Spatial reasoning data:
_ _ _ _ _ _ _

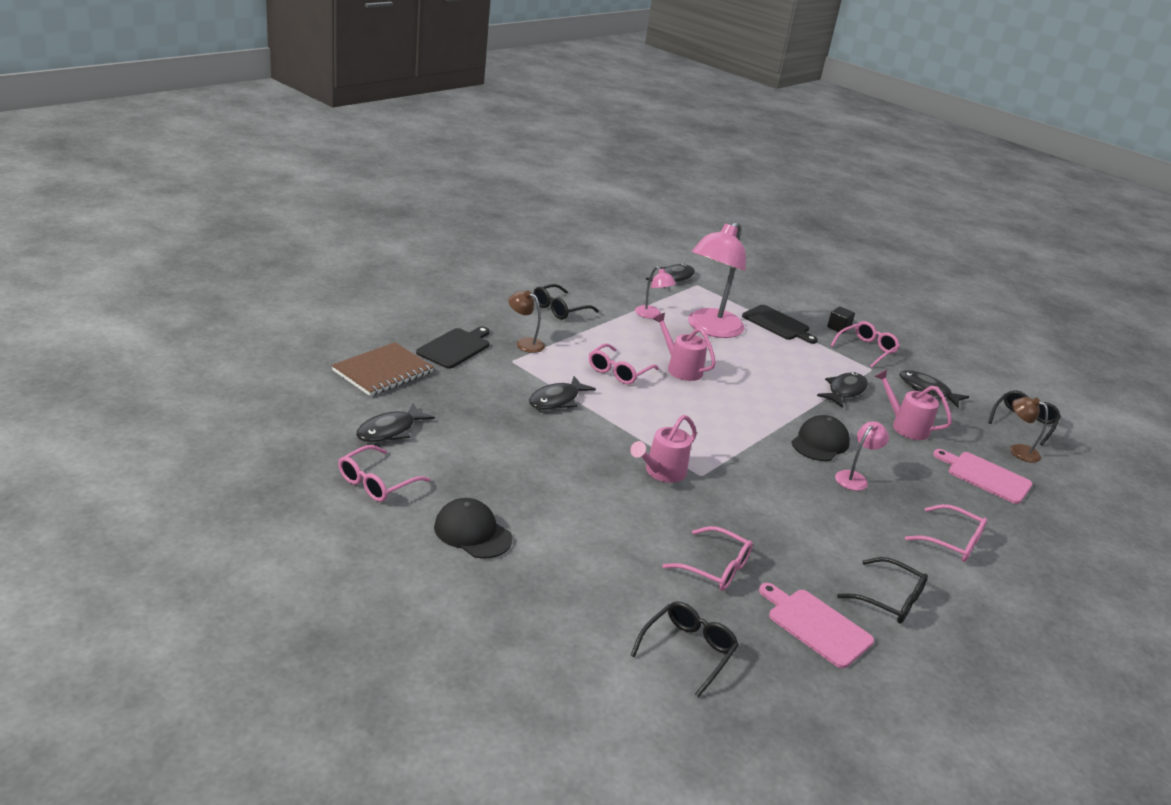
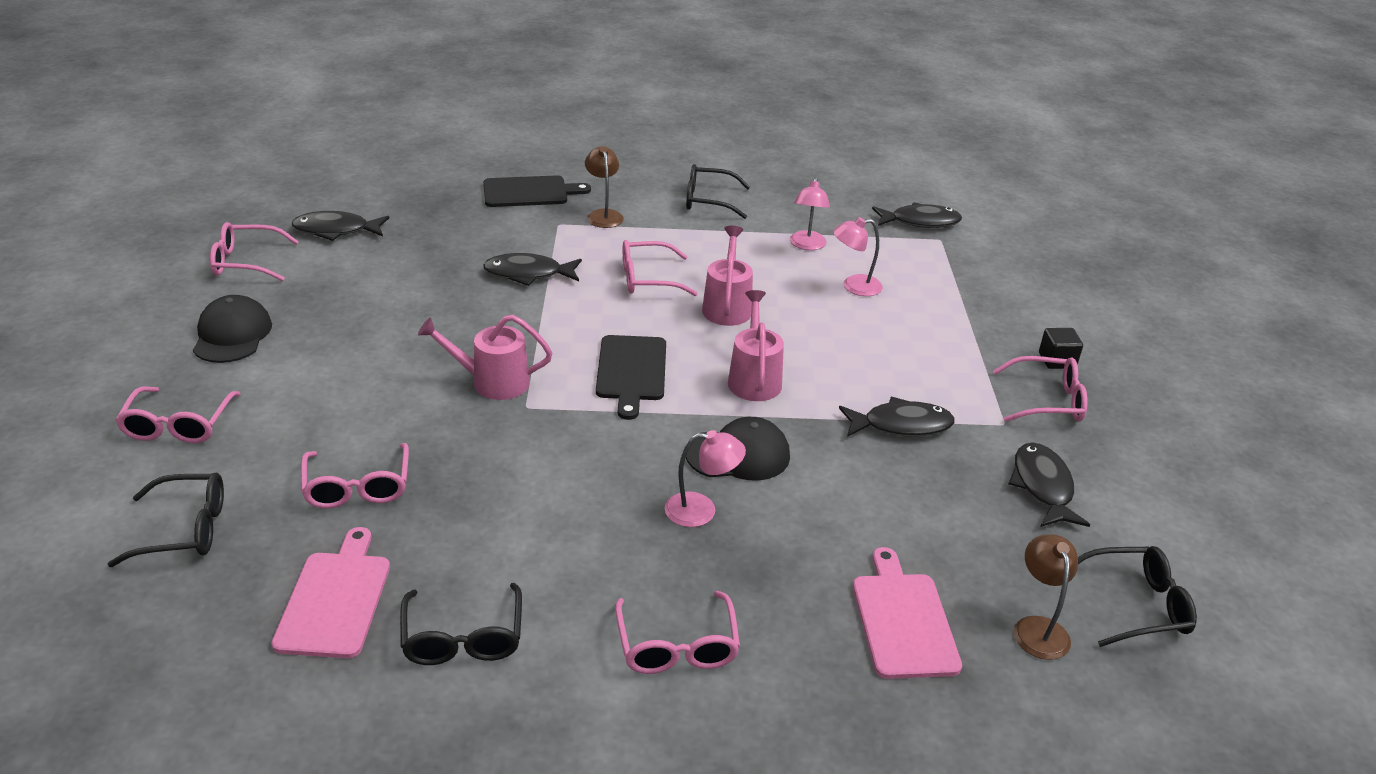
camera: 50 degrees right, 5 degrees up
(383, 371) = (426, 185): brown notebook -> none
(561, 603) = (178, 425): none -> pink glasses
(710, 329) = (854, 286): pink lamp -> pink lamp, size x0.46
(777, 324) = (966, 319): black cutting board -> black cutting board (631, 371)
(905, 426) = (906, 503): pink watering can -> pink watering can (754, 378)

_ _ _ _ _ _ _

- Work required
An exact copy of all entries is needed, with no pictures in it.

- Task solution
camera: 50 degrees right, 5 degrees up
(383, 371) = (426, 185): brown notebook -> none
(561, 603) = (178, 425): none -> pink glasses
(710, 329) = (854, 286): pink lamp -> pink lamp, size x0.46
(777, 324) = (966, 319): black cutting board -> black cutting board (631, 371)
(905, 426) = (906, 503): pink watering can -> pink watering can (754, 378)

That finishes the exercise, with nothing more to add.